> _RECORDS SHOWN_
-------------------------

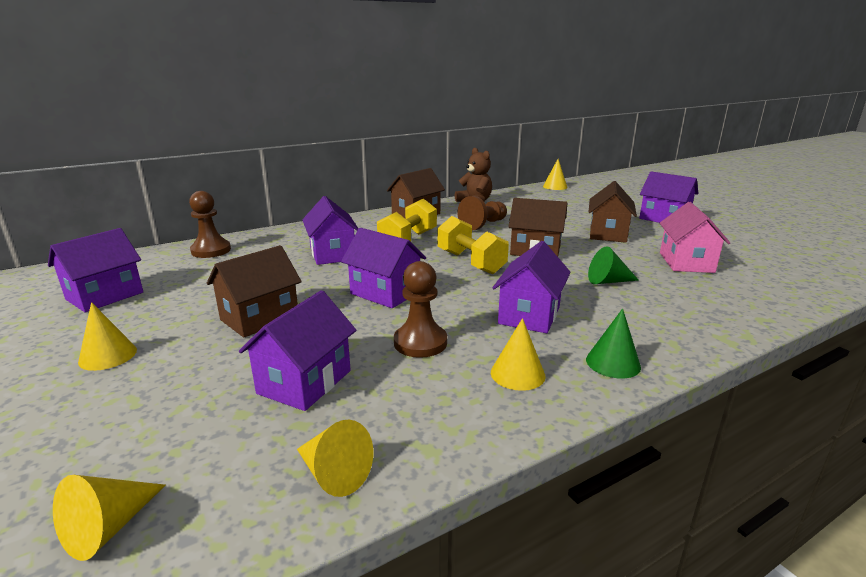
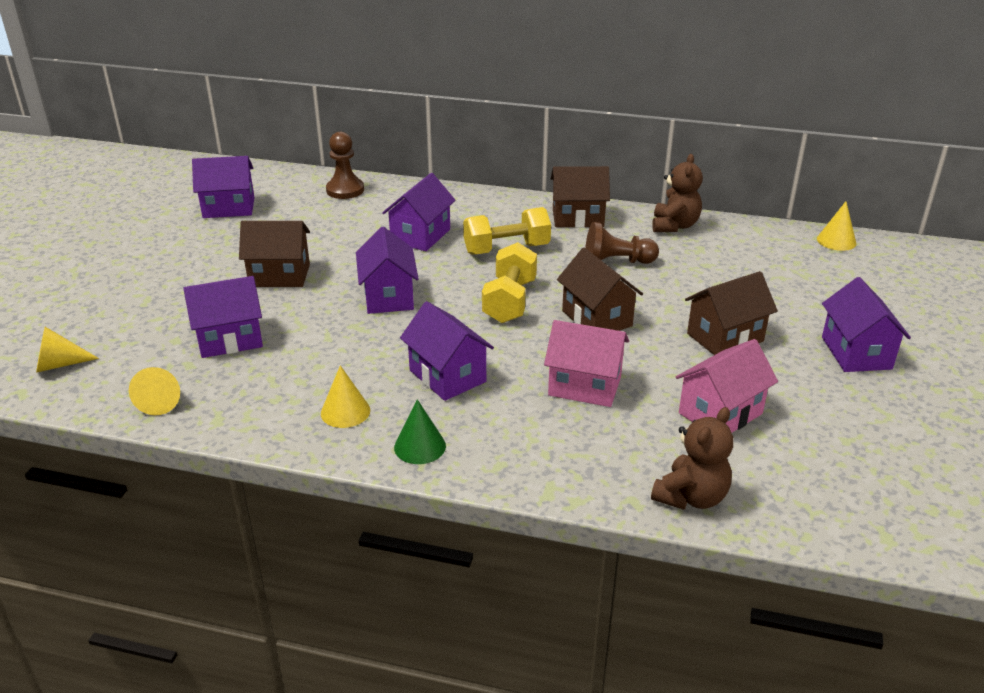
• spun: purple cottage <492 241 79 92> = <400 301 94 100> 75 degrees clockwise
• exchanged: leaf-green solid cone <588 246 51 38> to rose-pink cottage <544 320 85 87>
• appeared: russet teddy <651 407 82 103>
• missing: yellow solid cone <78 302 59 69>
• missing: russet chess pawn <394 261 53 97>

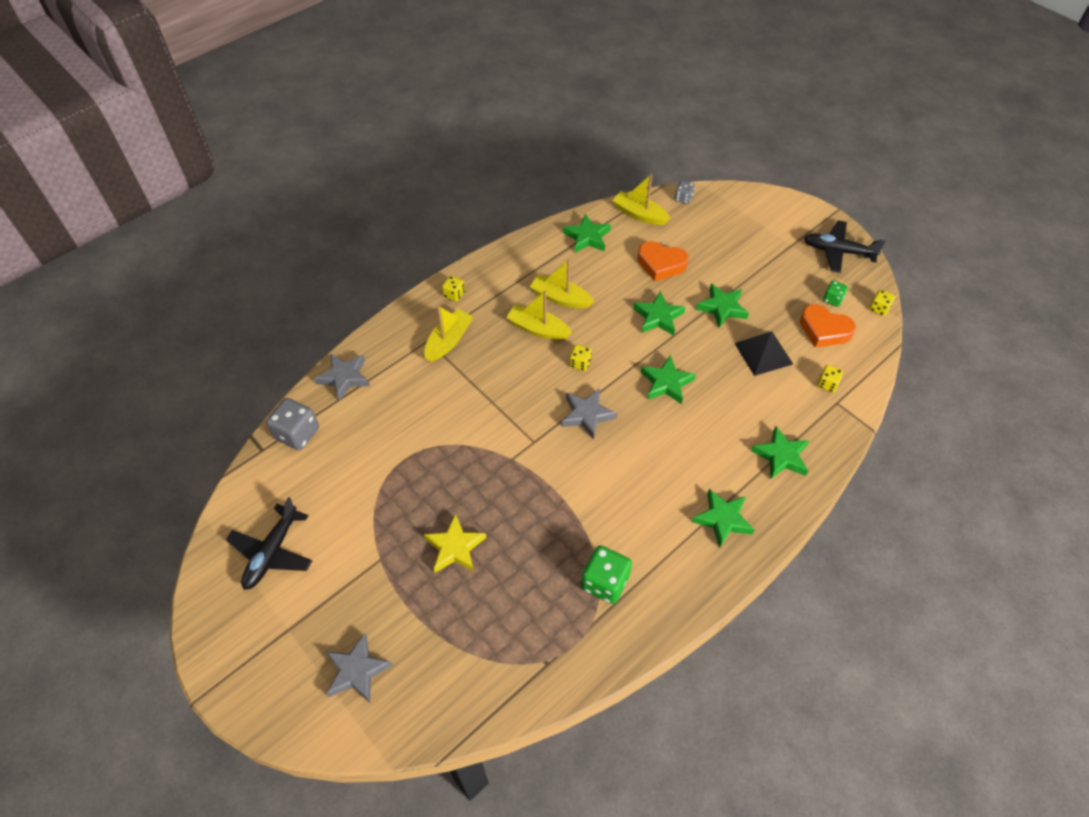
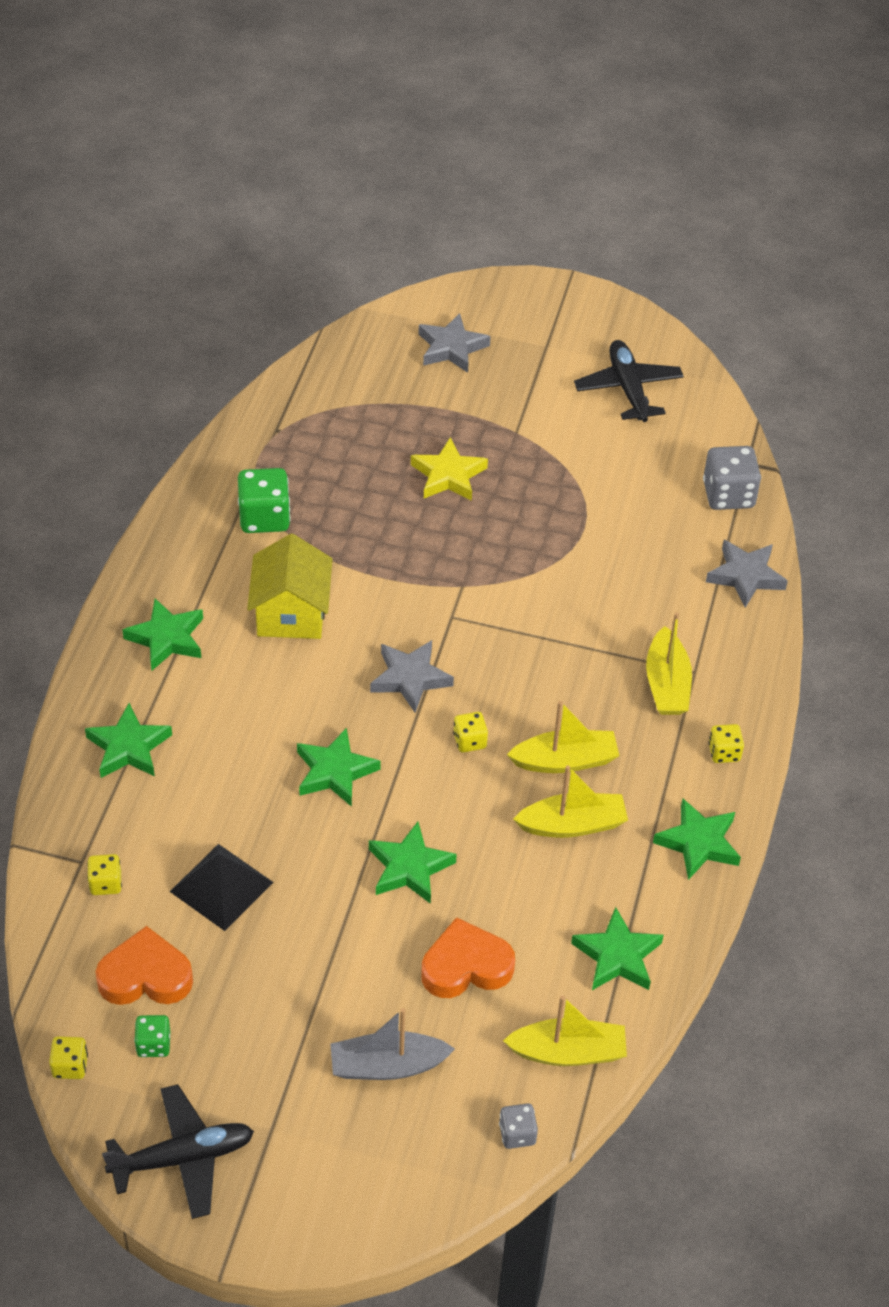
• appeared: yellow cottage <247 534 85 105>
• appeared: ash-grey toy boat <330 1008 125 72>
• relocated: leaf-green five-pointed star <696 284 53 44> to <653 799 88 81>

-------------------------

> _HOW TO COMPLETE THIS TASK_
Wherever a line in the entries holds "solid", copy that line.

> _ANSWER SPACE_
• exchanged: leaf-green solid cone <588 246 51 38> to rose-pink cottage <544 320 85 87>
• missing: yellow solid cone <78 302 59 69>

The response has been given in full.